» TASK TO CARRY OUT
All pictures are to be omitted while the lines starting at the line with "(261, 246) = (402, 290): pink cup -> none" and ending at the line with "(221, 263) = (152, 536): red" in the material below are retyped exactly, both ends included.
*** TASK INPUT Section Begins ***
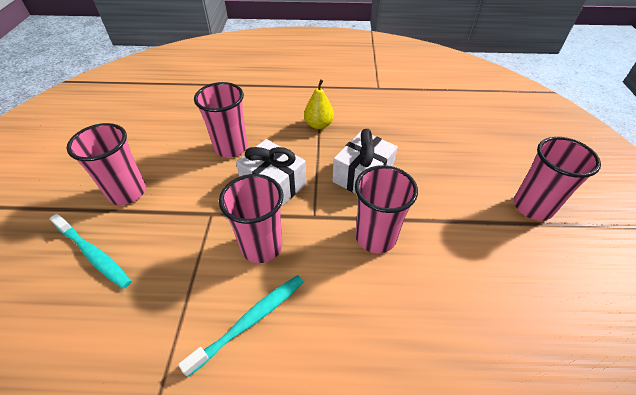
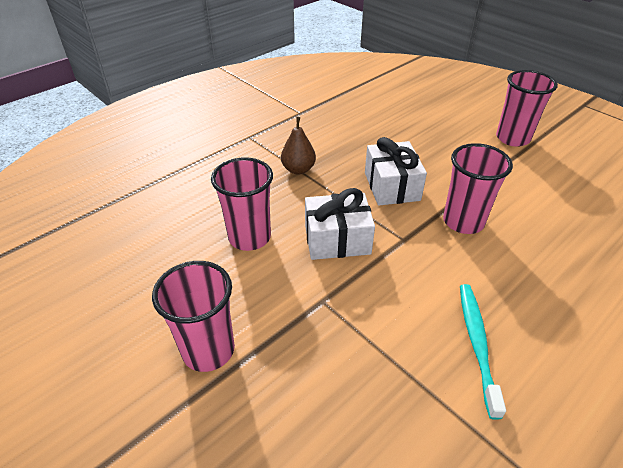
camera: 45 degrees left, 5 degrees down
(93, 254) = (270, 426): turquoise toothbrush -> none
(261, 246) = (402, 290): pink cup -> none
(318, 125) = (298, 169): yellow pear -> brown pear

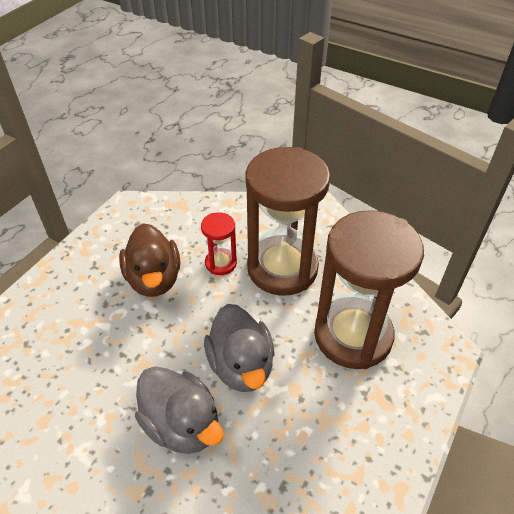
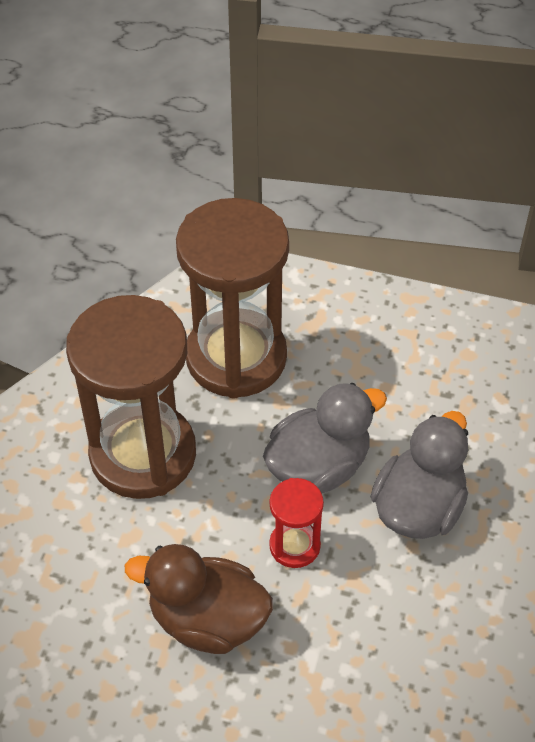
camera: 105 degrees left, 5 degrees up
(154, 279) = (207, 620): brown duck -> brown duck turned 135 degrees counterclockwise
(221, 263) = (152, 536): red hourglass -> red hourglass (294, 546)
*** TASK INPUT Section Ends ***
*** TASK INPUT Section Begins ***
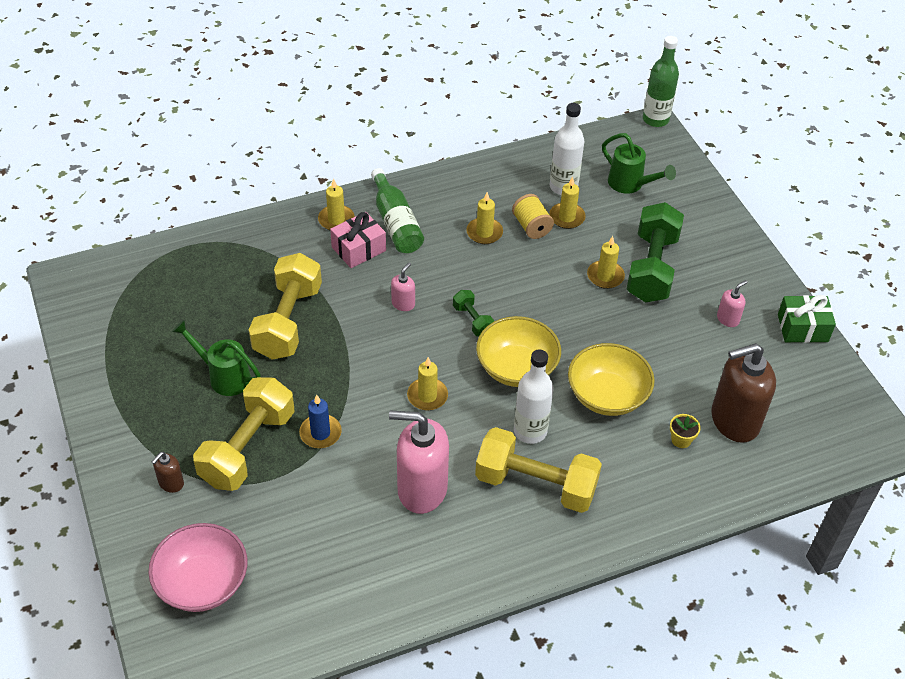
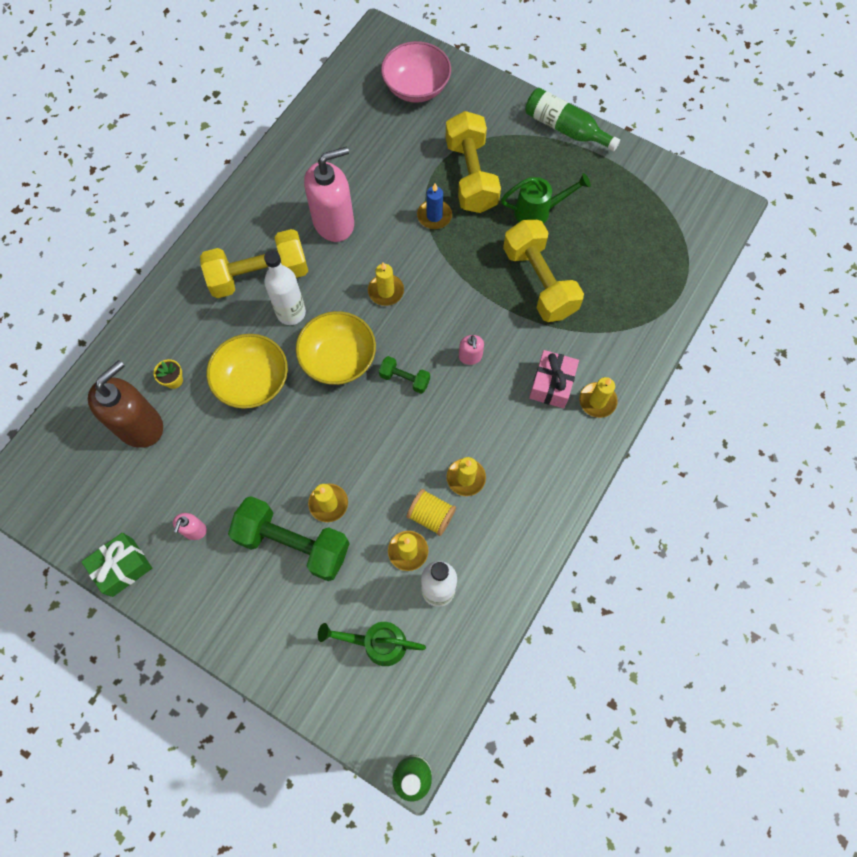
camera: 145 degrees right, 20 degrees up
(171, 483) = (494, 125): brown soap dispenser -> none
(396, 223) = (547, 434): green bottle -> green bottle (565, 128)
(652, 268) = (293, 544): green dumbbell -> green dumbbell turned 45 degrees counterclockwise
*** TASK INPUT Section Ends ***
*** TASK INPUT Section Begins ***
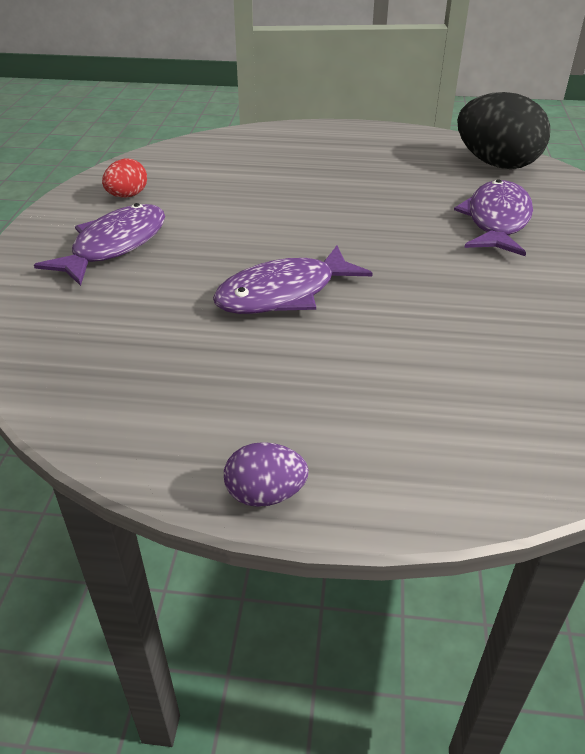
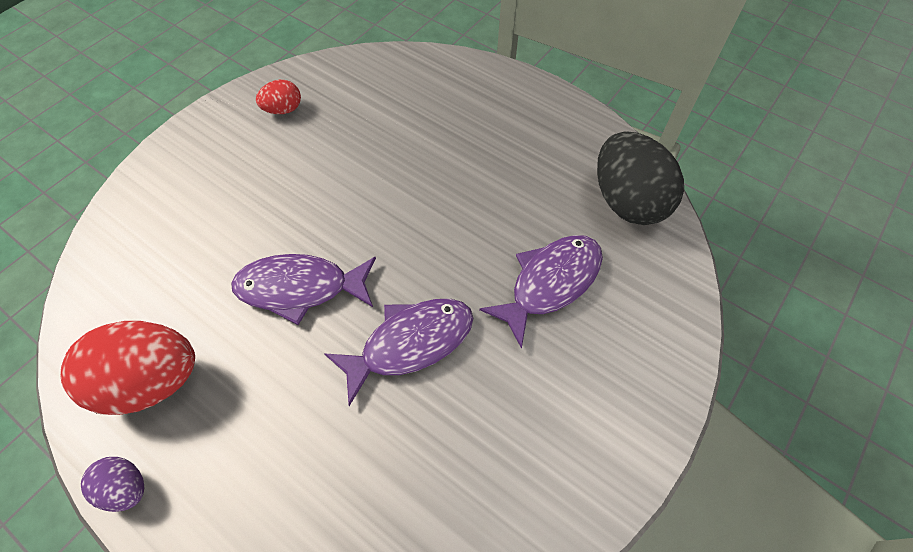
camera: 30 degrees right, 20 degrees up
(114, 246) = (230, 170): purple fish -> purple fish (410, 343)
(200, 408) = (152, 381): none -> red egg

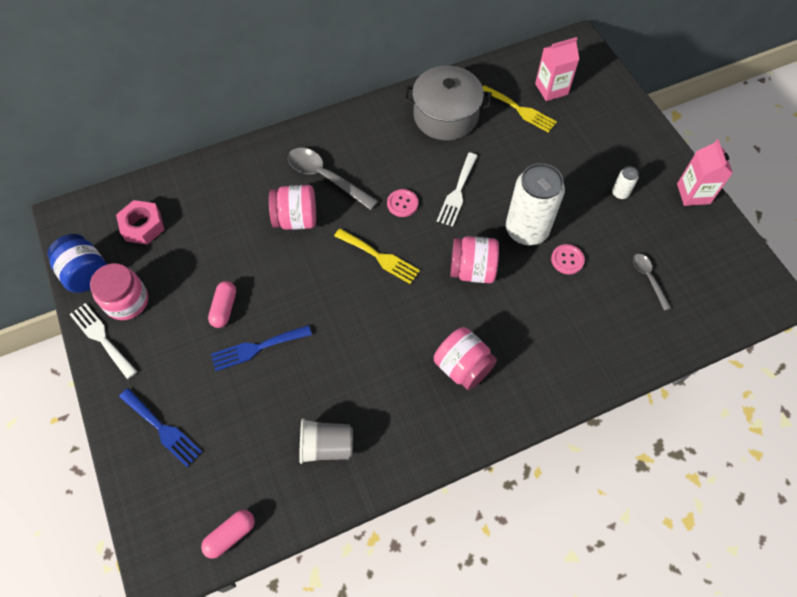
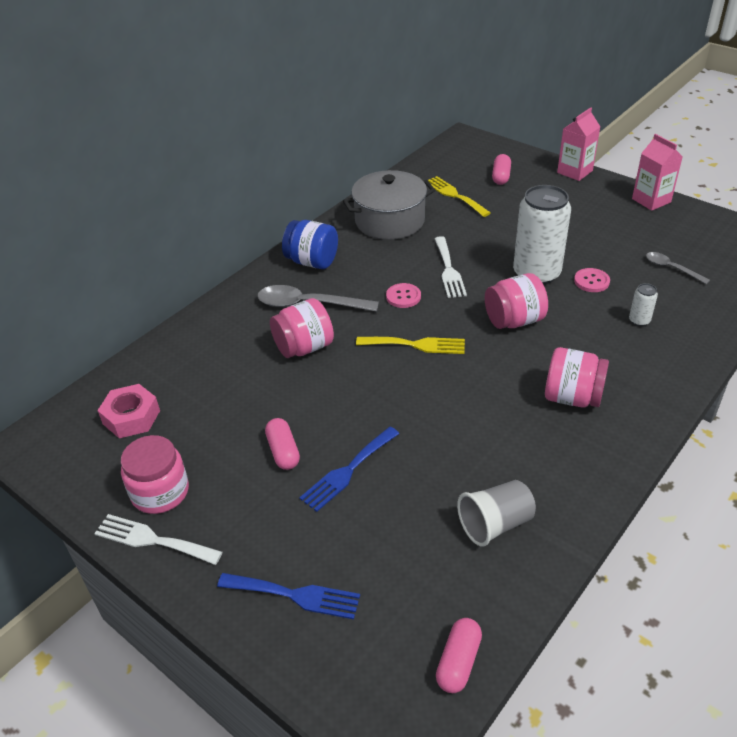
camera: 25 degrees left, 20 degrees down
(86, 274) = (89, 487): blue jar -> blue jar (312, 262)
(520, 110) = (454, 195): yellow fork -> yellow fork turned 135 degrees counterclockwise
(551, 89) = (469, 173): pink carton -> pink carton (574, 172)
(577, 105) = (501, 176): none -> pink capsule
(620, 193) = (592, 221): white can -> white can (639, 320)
*** TASK INPUT Section Ends ***
» EXERCISE RESPONSE
(261, 246) = (402, 290): pink cup -> none
(318, 125) = (298, 169): yellow pear -> brown pear

camera: 105 degrees left, 5 degrees up
(154, 279) = (207, 620): brown duck -> brown duck turned 135 degrees counterclockwise
(221, 263) = (152, 536): red hourglass -> red hourglass (294, 546)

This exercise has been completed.